What the task requires: Whenever "down" appears in a line, please copy that line from the data.

Task data:
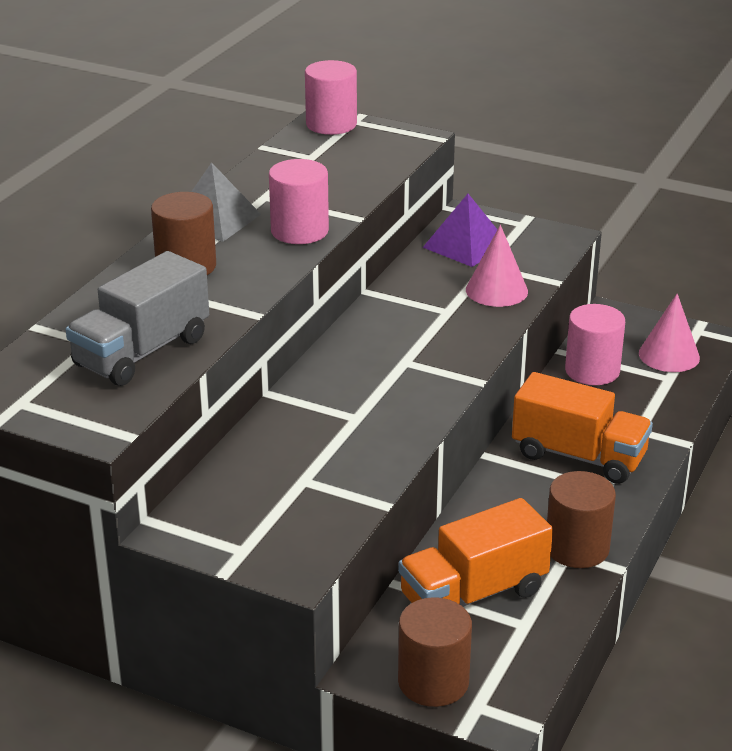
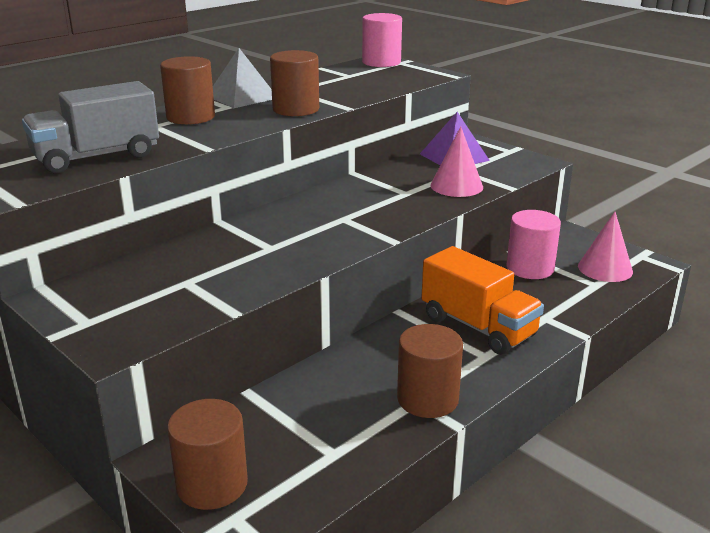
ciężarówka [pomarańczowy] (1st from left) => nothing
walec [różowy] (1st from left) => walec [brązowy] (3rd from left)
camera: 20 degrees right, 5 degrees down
--
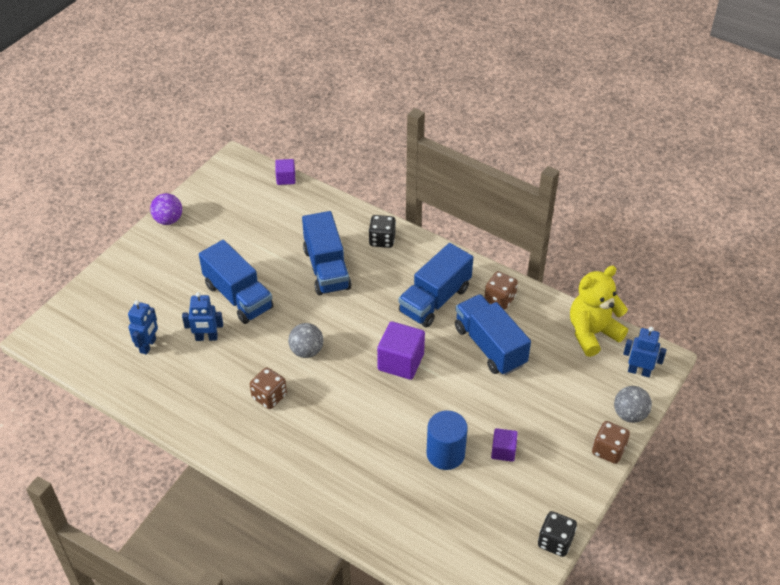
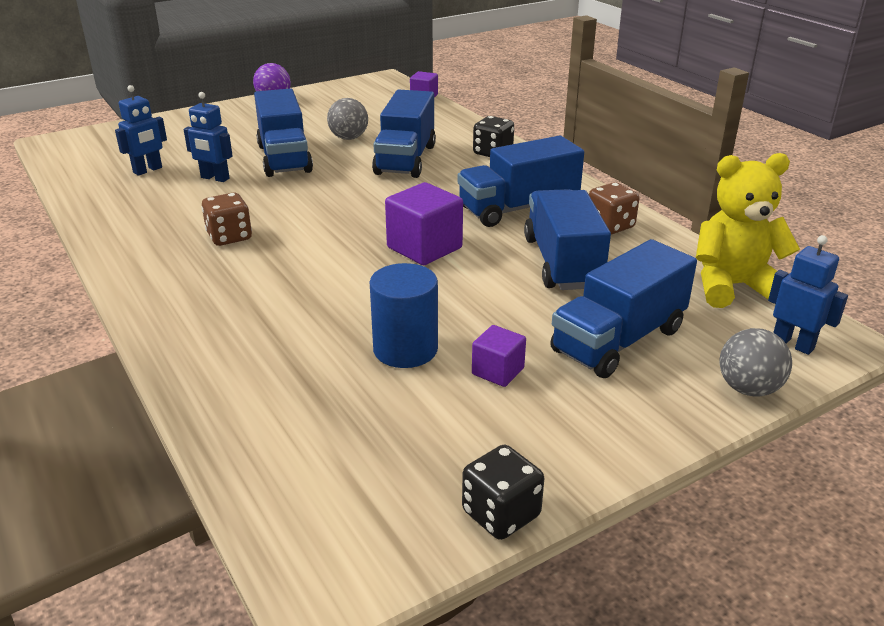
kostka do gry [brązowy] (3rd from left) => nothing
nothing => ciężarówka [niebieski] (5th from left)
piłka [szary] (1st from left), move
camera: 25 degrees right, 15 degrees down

Response for this exercise:
camera: 20 degrees right, 5 degrees down
camera: 25 degrees right, 15 degrees down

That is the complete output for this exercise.